| Work to be completed |
Below are some records. Return exactly the lines from the one containing "Notes on timelines: [1136,284,1509,418]" through the one containing "Quotes: [381,636,420,666] ->", both included, and only those.
[Records for processing]
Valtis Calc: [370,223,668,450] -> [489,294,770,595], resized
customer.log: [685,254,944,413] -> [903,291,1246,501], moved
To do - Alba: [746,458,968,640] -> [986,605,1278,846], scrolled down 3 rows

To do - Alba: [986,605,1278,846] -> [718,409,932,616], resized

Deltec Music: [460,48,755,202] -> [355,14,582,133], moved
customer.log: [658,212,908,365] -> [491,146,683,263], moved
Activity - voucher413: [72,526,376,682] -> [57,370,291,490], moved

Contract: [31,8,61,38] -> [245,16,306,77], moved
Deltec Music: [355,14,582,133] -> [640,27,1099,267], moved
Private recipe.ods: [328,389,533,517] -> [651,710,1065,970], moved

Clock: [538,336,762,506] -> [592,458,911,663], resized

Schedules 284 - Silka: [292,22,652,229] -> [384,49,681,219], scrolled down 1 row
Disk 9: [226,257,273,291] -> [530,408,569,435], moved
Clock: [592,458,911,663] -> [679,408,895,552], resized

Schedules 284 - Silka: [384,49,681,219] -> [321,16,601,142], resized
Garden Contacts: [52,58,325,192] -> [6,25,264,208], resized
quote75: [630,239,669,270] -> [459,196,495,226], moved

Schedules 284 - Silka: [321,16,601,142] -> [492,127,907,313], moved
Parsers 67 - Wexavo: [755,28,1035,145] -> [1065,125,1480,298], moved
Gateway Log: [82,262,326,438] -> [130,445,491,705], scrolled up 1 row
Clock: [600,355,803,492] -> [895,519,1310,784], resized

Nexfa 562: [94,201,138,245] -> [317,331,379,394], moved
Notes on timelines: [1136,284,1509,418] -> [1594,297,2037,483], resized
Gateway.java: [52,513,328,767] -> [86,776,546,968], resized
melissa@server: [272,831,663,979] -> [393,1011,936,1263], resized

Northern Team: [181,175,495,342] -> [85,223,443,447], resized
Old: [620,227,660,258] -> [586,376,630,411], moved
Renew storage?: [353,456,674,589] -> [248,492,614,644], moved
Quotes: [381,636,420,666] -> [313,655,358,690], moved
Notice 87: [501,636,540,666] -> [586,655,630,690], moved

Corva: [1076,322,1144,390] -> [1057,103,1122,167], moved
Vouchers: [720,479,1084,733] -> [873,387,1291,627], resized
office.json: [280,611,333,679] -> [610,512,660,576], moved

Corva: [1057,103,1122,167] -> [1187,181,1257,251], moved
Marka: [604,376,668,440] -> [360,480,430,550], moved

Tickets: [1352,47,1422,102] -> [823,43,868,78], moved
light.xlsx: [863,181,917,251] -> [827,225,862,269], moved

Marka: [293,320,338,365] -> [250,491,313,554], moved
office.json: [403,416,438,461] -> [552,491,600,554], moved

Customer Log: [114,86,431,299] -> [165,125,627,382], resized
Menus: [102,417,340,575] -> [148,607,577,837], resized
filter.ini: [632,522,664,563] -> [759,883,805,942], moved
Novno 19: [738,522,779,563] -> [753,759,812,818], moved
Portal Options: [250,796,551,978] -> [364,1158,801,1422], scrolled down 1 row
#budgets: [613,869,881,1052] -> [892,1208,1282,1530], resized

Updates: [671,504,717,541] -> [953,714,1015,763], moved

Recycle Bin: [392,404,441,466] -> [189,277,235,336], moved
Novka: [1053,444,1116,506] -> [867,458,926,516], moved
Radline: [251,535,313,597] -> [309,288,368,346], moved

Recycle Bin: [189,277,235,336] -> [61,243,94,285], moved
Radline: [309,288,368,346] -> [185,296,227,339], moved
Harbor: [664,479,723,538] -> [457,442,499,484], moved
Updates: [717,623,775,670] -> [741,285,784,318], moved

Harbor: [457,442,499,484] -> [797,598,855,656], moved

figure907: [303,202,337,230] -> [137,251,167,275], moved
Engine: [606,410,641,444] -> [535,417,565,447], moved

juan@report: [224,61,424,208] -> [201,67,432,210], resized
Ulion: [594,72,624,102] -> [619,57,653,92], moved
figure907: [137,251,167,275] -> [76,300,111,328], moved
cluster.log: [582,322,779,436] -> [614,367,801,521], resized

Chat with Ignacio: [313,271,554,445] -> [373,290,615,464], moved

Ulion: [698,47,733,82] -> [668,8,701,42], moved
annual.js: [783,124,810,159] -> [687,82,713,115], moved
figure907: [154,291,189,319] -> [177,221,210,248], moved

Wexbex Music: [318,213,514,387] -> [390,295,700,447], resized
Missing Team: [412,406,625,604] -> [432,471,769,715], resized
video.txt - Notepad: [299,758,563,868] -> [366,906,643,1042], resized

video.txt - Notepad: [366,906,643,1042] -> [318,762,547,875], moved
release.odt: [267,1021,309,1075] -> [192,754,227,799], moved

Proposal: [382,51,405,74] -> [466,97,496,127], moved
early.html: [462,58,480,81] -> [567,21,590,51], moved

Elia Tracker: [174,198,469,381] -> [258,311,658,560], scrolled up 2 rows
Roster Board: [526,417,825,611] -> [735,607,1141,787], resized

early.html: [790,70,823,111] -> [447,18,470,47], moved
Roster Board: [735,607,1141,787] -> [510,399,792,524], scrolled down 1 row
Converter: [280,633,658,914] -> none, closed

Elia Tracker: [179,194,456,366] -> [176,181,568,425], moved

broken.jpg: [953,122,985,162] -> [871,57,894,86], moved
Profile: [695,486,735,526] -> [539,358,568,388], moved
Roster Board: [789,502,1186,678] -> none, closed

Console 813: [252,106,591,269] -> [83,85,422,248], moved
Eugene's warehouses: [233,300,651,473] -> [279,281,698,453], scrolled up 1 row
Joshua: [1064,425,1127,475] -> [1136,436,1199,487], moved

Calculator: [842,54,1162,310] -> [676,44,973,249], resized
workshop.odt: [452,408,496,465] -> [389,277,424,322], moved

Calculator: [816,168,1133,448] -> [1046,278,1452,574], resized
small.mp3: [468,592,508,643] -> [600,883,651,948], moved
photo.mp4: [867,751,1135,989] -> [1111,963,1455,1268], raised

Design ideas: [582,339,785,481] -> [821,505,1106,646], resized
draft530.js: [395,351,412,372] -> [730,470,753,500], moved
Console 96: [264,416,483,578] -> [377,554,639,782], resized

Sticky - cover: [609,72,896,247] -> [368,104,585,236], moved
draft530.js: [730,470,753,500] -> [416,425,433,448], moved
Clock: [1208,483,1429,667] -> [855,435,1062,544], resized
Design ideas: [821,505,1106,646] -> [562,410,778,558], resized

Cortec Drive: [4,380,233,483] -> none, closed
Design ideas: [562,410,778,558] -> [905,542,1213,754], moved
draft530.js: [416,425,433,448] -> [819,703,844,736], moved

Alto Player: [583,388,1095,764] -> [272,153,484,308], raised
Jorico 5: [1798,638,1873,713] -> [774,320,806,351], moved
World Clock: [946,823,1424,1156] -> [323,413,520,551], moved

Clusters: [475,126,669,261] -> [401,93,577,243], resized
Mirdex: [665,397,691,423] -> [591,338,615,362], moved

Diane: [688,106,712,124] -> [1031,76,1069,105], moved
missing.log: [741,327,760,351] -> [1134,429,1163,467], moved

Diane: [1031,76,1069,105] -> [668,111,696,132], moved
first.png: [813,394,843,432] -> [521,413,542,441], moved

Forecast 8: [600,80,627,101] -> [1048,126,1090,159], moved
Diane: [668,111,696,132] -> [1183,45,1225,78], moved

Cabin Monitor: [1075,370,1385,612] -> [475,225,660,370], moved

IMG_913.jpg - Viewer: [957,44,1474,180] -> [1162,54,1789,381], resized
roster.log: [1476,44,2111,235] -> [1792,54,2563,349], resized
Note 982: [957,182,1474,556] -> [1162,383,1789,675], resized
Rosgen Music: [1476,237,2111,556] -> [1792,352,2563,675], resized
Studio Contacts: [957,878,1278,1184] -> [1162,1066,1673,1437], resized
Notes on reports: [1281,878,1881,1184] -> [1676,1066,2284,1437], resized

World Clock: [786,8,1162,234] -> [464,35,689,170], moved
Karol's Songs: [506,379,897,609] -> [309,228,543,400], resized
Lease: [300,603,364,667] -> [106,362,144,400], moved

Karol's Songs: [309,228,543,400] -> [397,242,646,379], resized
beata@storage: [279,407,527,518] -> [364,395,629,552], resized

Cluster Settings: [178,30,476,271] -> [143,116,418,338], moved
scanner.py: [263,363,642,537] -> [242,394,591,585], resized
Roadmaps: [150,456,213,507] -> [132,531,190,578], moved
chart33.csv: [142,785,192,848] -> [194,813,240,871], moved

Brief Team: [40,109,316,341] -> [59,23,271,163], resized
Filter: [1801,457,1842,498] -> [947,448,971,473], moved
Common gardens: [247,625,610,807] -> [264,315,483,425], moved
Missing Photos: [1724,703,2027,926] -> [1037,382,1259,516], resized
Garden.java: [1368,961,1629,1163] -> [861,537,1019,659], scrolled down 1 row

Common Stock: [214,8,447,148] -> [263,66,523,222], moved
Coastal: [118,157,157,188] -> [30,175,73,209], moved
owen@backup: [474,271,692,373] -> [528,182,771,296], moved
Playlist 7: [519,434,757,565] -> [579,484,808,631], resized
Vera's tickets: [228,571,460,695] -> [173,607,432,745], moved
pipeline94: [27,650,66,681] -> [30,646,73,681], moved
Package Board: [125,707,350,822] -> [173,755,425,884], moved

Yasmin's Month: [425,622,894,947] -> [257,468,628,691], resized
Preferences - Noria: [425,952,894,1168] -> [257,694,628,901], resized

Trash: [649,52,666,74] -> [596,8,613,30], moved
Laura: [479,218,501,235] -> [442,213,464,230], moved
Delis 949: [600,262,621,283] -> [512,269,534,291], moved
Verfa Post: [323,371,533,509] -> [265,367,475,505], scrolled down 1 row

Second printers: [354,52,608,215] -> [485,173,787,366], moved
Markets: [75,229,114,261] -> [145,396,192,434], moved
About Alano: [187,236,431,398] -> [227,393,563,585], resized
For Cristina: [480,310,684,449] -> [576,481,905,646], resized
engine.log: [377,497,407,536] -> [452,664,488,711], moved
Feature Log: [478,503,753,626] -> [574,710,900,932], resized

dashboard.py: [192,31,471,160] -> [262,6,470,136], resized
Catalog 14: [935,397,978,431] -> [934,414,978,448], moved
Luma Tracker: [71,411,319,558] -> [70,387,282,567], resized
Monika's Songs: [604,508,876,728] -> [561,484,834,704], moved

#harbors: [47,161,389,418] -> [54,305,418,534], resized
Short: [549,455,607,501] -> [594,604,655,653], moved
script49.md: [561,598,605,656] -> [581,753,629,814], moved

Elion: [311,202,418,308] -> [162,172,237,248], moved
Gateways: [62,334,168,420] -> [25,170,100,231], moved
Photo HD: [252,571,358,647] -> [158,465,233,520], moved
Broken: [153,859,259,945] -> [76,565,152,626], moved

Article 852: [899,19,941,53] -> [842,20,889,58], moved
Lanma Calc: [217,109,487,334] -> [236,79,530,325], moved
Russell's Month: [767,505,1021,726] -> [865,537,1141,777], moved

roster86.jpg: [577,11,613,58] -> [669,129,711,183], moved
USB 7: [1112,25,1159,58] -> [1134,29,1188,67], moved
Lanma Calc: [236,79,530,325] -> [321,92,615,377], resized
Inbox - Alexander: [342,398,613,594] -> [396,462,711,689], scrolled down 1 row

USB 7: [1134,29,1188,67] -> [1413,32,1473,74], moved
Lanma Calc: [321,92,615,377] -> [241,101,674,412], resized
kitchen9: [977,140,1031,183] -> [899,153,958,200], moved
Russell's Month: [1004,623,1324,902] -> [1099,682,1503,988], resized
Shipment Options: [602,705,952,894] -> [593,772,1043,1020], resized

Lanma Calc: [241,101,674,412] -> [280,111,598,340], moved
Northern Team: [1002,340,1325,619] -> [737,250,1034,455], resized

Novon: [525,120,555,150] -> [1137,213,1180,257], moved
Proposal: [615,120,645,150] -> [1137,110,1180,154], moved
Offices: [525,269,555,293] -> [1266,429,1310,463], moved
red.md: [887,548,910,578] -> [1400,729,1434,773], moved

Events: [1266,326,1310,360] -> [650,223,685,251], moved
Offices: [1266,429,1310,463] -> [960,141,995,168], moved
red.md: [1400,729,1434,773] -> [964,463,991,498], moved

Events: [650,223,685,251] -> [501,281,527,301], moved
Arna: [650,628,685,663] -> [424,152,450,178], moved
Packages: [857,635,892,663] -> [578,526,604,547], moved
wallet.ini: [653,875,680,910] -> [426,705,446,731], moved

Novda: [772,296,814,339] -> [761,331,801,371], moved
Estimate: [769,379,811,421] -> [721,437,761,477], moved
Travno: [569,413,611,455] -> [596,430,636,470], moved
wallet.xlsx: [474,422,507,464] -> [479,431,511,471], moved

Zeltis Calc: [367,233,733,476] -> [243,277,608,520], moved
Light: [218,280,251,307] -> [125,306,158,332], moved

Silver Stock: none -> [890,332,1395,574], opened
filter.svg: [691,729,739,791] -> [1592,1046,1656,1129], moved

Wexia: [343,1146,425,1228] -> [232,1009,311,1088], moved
[/Records for processing]
| Answer box |
Notes on timelines: [1136,284,1509,418] -> [1594,297,2037,483], resized
Gateway.java: [52,513,328,767] -> [86,776,546,968], resized
melissa@server: [272,831,663,979] -> [393,1011,936,1263], resized

Northern Team: [181,175,495,342] -> [85,223,443,447], resized
Old: [620,227,660,258] -> [586,376,630,411], moved
Renew storage?: [353,456,674,589] -> [248,492,614,644], moved
Quotes: [381,636,420,666] -> [313,655,358,690], moved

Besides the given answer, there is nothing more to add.